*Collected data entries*
.....

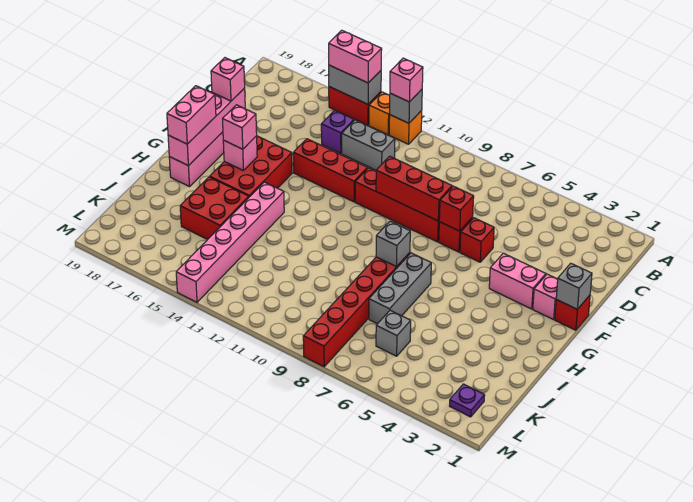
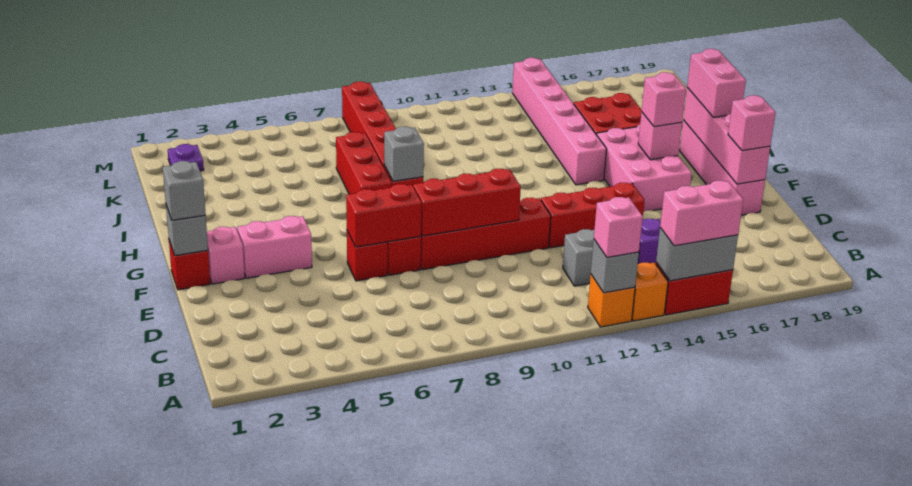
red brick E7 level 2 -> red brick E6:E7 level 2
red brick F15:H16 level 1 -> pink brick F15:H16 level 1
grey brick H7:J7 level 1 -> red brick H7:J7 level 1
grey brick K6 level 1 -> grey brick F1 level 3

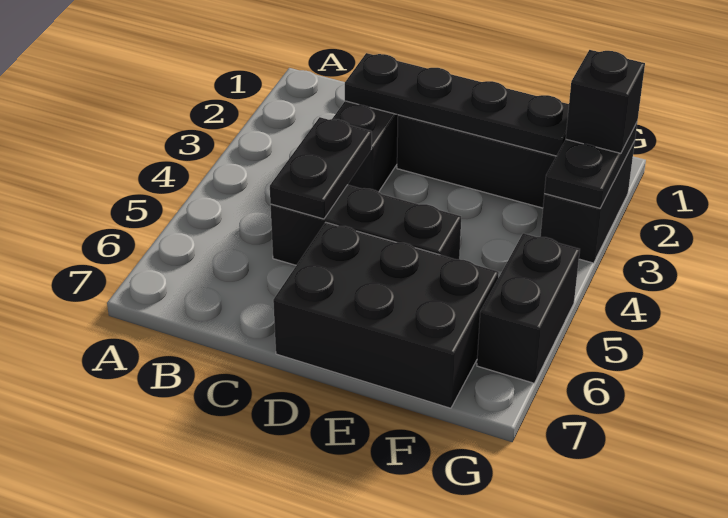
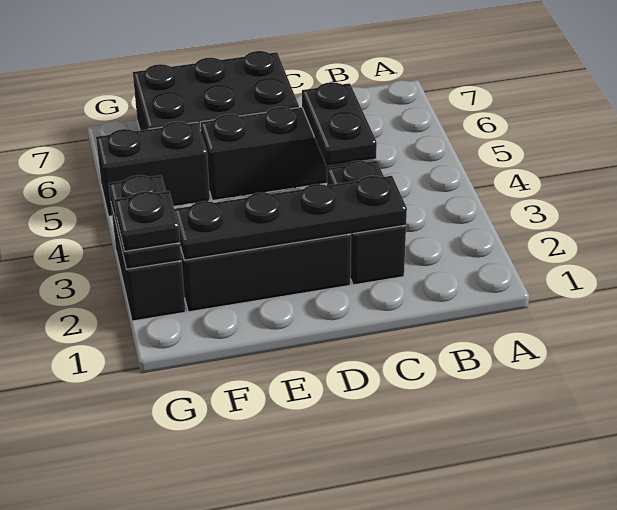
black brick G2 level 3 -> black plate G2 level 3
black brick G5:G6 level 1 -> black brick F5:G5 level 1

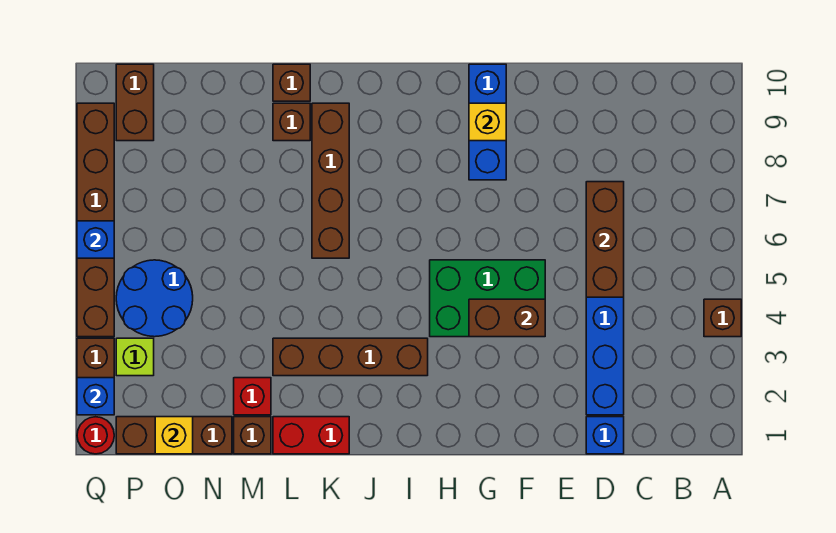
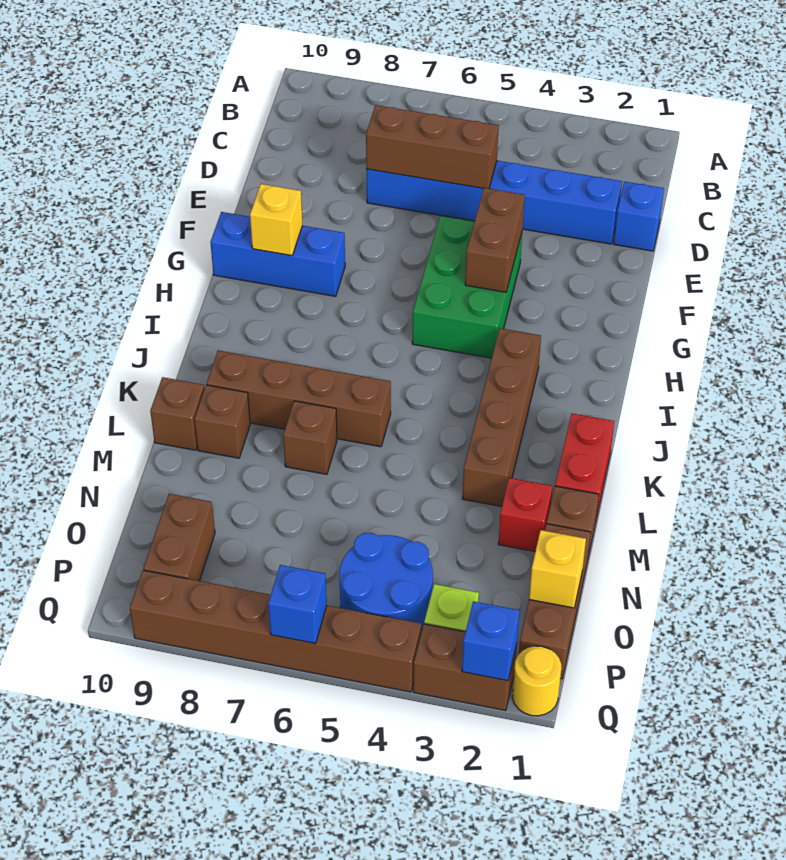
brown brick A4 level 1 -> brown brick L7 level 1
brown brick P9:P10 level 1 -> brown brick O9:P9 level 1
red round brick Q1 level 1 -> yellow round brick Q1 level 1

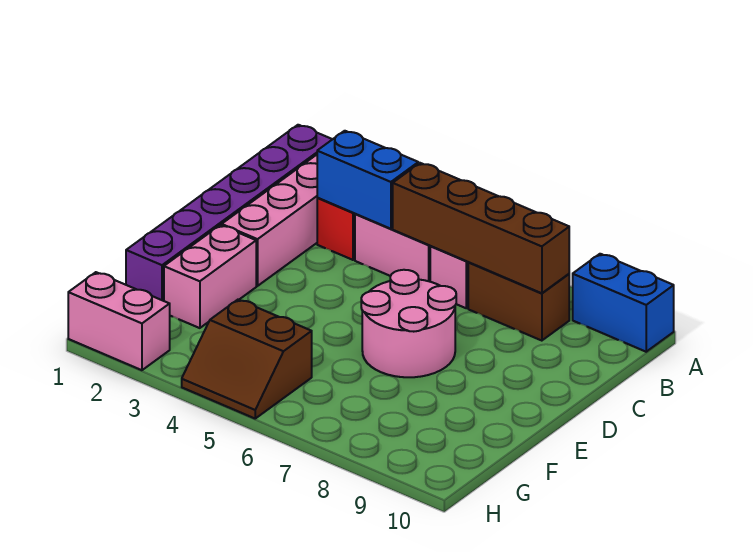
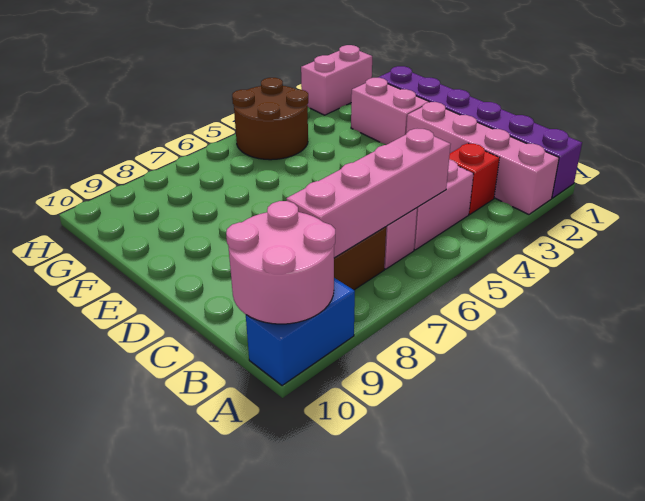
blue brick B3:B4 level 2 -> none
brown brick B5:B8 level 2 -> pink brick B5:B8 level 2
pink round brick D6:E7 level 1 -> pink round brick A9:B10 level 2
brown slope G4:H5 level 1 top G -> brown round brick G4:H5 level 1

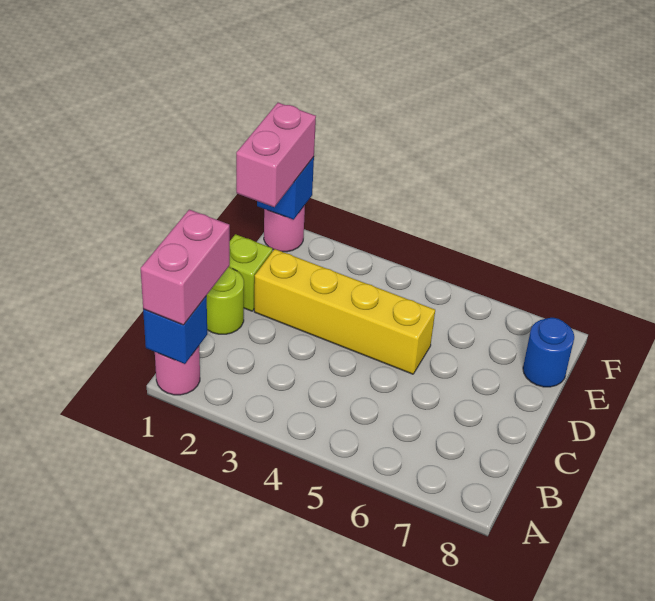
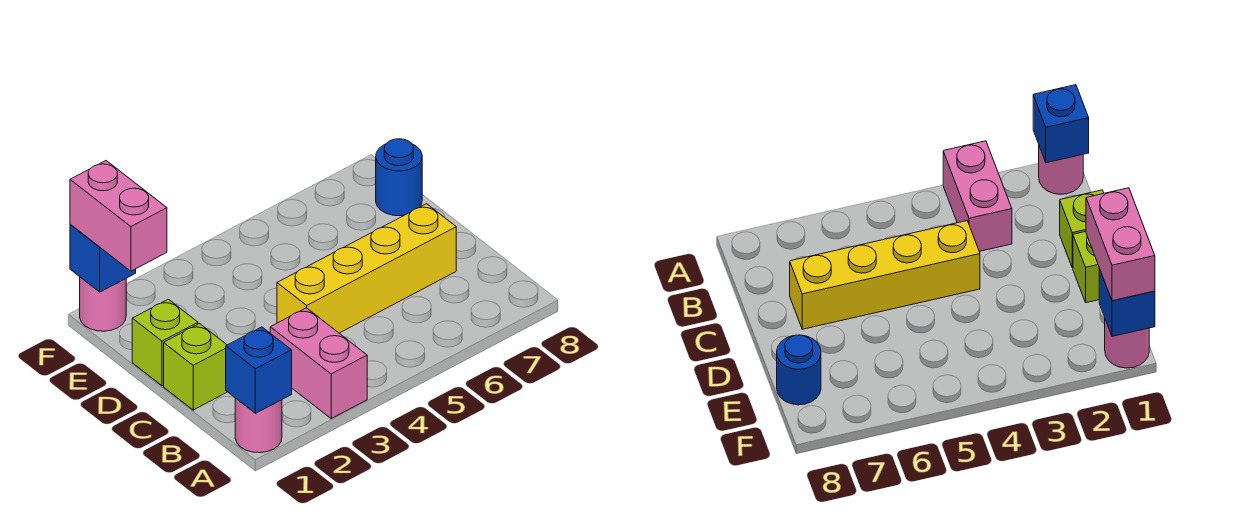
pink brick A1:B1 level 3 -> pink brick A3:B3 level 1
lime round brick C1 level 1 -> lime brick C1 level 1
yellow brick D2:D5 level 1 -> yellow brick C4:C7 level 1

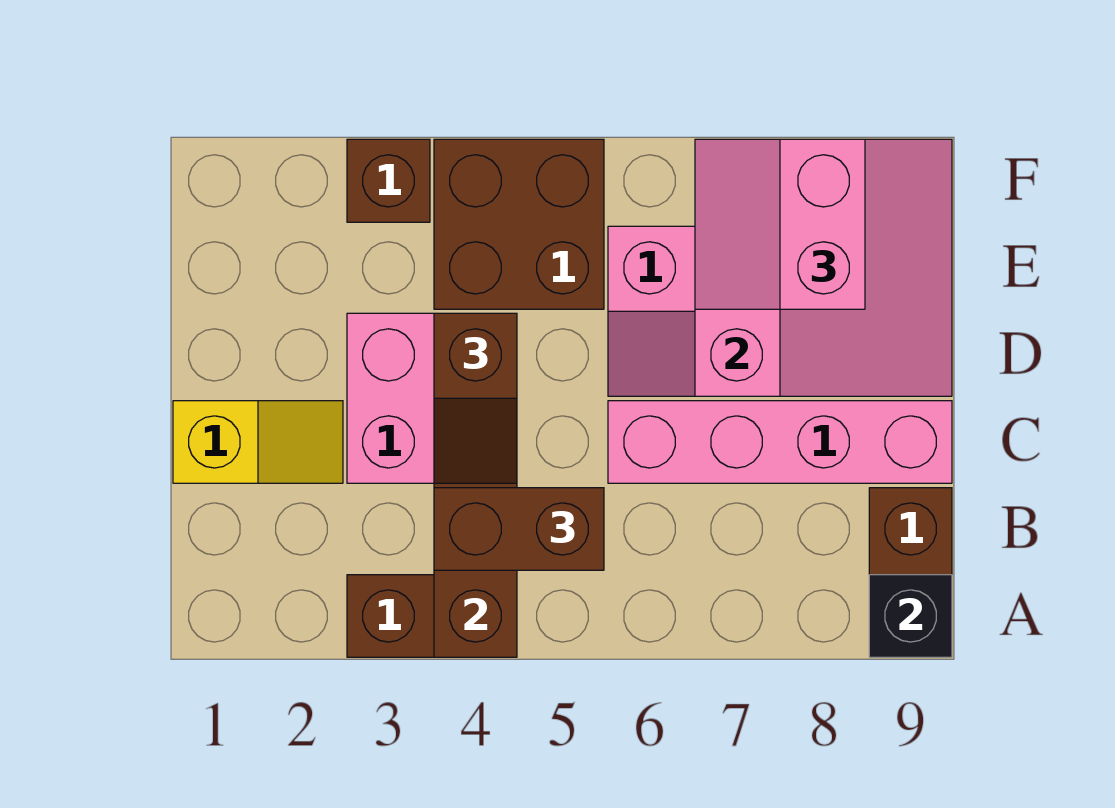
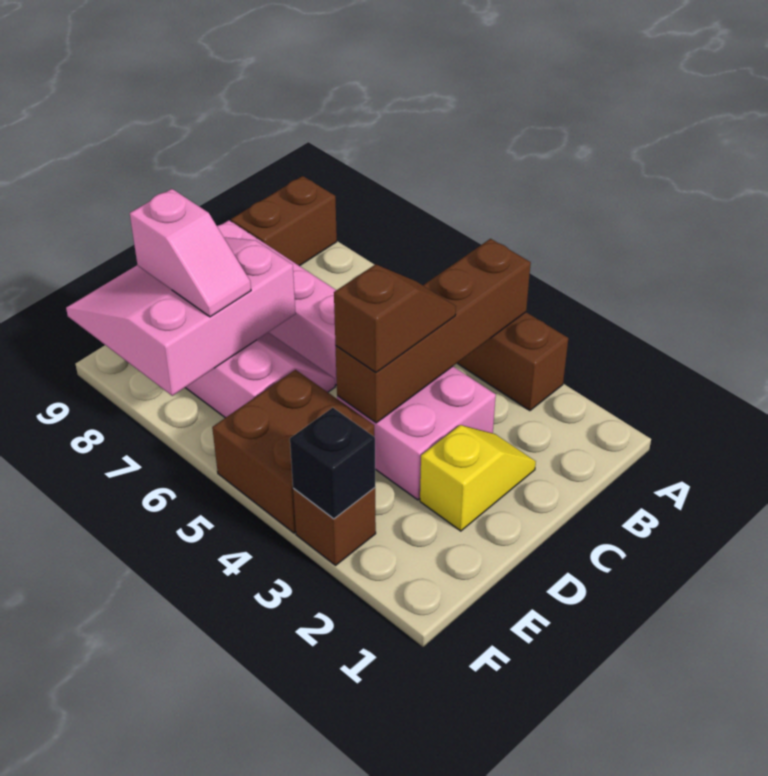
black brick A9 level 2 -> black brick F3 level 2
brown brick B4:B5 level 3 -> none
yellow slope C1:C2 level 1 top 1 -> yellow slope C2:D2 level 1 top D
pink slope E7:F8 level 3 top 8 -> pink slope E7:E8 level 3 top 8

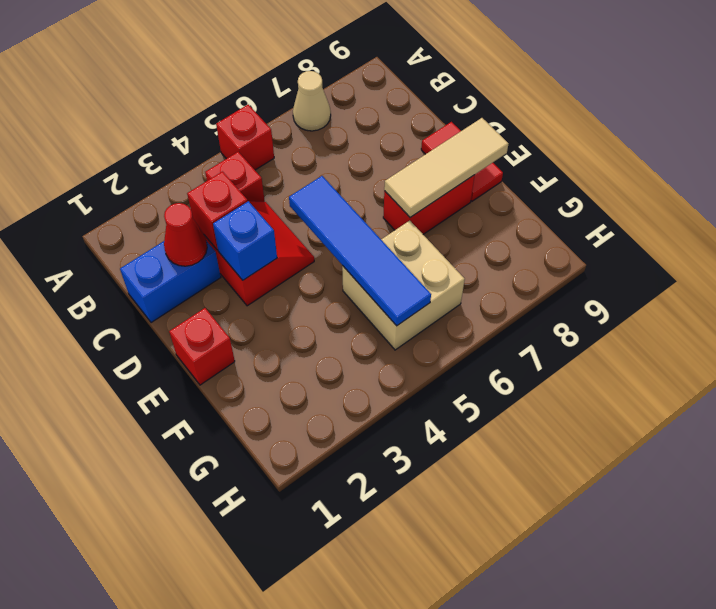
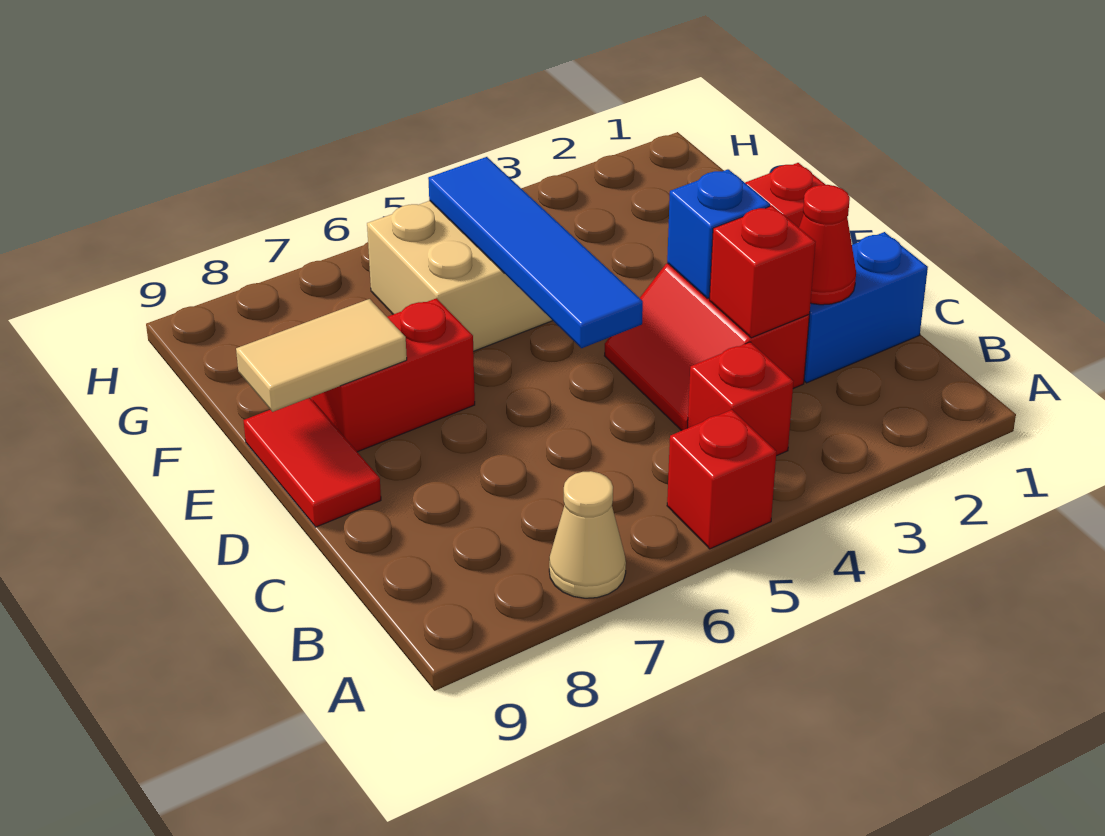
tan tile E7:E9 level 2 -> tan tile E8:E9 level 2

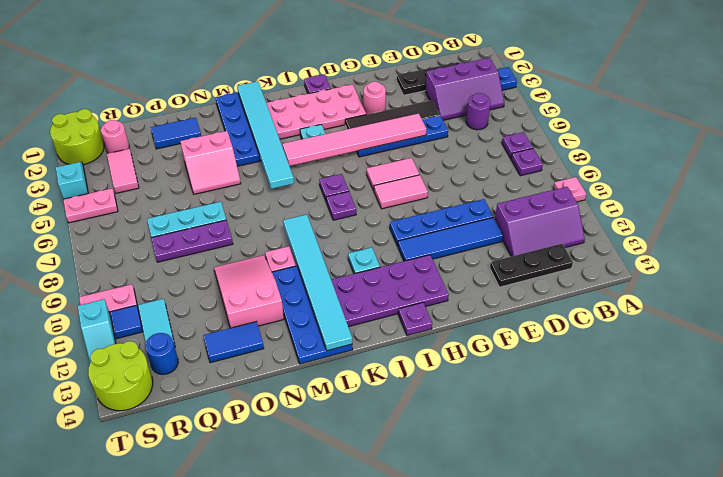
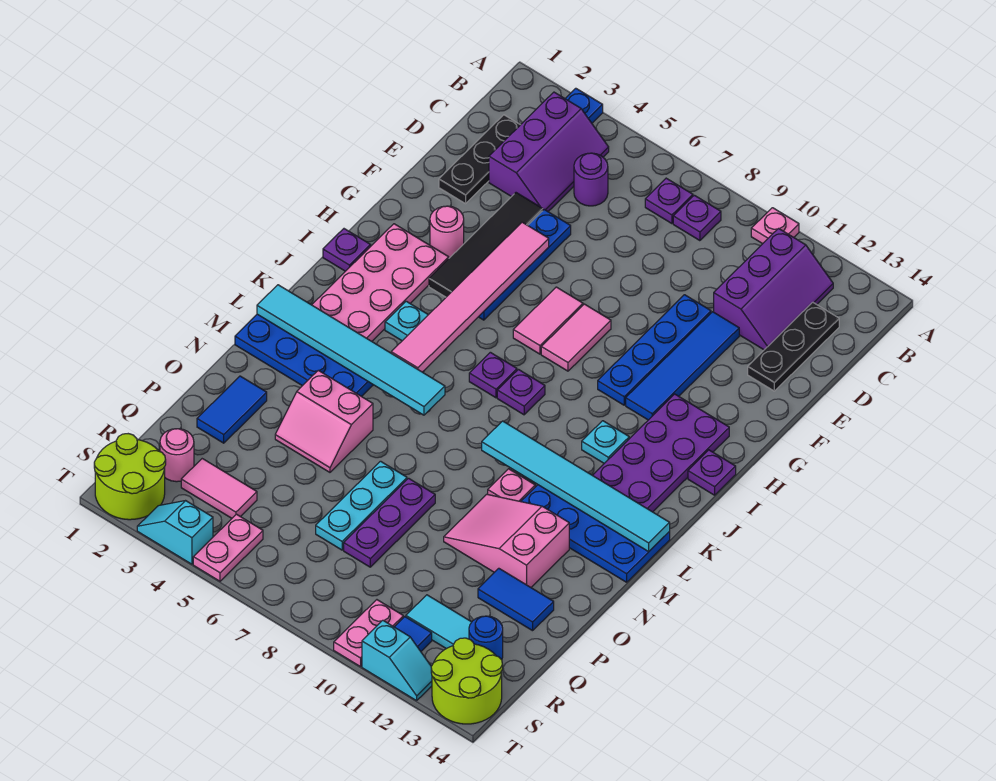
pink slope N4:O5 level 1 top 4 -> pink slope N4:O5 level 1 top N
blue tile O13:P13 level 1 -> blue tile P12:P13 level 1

.....

*Action item*
Repeat the exact lines from the first line of the data through the line containing "black brick G2". Nothing else, no pictures.

*Written answer*
red brick E7 level 2 -> red brick E6:E7 level 2
red brick F15:H16 level 1 -> pink brick F15:H16 level 1
grey brick H7:J7 level 1 -> red brick H7:J7 level 1
grey brick K6 level 1 -> grey brick F1 level 3

black brick G2 level 3 -> black plate G2 level 3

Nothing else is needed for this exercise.